**Requirement:** Below is a listing. Set down exactly the lines from the one containing "R3: none -> 10k (GND, N6)" through the one containing "J1 pin 2: W20 -> DGND", both ends included, and leave out the rest.

★ ★ ★

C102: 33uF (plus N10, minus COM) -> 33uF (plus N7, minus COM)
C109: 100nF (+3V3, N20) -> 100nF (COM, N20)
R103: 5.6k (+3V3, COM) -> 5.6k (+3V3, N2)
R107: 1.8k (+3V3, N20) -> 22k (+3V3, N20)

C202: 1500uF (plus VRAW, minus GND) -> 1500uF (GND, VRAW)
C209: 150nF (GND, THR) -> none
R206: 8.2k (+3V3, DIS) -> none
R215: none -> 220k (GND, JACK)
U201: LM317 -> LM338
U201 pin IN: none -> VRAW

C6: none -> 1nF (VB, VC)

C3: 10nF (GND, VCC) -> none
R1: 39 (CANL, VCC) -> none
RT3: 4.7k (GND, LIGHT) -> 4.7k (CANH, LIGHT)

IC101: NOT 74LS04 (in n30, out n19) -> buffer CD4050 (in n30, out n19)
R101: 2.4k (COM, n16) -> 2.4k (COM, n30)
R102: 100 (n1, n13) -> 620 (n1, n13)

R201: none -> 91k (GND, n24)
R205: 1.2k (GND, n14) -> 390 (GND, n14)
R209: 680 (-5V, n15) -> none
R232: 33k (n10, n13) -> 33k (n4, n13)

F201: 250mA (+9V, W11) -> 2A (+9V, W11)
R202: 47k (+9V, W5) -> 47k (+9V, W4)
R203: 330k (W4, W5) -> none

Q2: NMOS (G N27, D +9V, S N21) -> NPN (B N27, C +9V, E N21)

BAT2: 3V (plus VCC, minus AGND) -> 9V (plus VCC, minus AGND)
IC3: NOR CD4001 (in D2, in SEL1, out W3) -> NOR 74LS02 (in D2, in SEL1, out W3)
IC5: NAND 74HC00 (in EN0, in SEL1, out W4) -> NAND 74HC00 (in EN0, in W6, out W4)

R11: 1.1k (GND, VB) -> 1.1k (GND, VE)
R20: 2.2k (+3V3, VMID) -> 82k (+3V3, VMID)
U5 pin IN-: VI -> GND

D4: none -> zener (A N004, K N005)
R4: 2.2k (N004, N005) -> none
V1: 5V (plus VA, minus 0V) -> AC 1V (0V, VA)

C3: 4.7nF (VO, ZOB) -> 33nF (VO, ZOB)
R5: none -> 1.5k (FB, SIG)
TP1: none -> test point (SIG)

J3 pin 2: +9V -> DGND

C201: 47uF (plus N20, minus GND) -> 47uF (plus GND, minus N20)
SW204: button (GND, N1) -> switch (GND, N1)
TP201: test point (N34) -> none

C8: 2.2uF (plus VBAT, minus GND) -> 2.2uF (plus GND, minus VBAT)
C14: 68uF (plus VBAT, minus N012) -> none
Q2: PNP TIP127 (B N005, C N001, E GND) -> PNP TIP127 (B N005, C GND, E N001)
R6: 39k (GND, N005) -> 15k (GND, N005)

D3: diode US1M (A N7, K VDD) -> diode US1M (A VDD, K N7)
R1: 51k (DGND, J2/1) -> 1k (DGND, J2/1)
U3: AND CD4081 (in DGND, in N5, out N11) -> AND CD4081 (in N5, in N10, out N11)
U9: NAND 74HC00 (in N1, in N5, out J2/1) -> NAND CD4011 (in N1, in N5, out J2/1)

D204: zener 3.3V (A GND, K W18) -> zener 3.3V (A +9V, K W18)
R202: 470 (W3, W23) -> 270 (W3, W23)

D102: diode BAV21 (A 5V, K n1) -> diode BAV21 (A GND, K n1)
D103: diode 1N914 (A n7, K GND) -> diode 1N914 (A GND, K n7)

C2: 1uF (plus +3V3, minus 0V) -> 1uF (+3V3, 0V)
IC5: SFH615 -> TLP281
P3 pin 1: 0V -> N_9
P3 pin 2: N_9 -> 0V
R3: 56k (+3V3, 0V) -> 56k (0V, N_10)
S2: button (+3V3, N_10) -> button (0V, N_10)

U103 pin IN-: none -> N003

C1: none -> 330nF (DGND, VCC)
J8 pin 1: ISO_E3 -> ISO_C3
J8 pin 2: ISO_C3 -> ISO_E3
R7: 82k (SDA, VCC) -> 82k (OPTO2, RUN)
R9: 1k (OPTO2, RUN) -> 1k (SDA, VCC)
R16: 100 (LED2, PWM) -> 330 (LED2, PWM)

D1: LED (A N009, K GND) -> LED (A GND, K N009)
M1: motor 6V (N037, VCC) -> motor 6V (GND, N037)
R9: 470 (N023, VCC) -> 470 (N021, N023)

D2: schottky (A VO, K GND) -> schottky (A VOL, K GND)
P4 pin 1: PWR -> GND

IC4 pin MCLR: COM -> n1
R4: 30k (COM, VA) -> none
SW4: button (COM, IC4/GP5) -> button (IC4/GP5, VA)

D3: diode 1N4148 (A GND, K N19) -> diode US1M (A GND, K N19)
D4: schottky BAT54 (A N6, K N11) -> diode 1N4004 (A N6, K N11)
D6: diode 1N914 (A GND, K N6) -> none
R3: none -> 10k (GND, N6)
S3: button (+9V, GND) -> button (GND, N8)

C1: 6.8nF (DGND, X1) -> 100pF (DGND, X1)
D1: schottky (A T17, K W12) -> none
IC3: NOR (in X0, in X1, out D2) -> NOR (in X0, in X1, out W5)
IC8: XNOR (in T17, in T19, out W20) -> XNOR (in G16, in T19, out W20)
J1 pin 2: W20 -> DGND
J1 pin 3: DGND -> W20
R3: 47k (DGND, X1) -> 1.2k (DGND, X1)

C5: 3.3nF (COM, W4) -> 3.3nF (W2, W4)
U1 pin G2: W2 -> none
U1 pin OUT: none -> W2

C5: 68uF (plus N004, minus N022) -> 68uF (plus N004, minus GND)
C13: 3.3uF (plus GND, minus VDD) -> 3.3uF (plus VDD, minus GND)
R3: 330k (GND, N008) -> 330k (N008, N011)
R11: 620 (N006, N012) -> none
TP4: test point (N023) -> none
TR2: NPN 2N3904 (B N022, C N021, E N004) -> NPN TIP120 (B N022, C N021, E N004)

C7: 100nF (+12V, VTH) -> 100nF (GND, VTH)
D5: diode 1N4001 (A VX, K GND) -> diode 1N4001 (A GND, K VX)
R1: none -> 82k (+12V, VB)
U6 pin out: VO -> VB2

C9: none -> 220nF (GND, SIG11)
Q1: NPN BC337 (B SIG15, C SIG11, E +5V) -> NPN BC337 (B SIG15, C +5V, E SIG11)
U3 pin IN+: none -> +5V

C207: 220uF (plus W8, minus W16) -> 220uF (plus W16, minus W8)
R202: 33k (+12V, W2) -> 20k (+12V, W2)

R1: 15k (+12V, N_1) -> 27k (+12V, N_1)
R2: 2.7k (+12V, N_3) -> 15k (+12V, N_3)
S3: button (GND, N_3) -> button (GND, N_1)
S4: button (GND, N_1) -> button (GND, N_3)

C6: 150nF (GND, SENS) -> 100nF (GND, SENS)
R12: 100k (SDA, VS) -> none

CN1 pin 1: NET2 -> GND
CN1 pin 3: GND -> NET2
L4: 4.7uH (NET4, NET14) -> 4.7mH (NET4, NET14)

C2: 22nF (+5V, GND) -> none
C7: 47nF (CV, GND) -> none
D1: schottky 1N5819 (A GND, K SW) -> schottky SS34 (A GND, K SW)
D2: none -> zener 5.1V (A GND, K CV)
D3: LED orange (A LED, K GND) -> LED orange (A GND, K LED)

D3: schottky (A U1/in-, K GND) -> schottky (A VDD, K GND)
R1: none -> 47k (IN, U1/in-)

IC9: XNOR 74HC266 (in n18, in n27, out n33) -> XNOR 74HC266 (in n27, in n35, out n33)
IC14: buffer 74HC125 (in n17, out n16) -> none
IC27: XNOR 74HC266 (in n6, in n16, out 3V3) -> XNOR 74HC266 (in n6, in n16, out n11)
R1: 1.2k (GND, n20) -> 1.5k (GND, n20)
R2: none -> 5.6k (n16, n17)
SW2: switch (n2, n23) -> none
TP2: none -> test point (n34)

★ ★ ★

**Solution below:**
R3: none -> 10k (GND, N6)
S3: button (+9V, GND) -> button (GND, N8)

C1: 6.8nF (DGND, X1) -> 100pF (DGND, X1)
D1: schottky (A T17, K W12) -> none
IC3: NOR (in X0, in X1, out D2) -> NOR (in X0, in X1, out W5)
IC8: XNOR (in T17, in T19, out W20) -> XNOR (in G16, in T19, out W20)
J1 pin 2: W20 -> DGND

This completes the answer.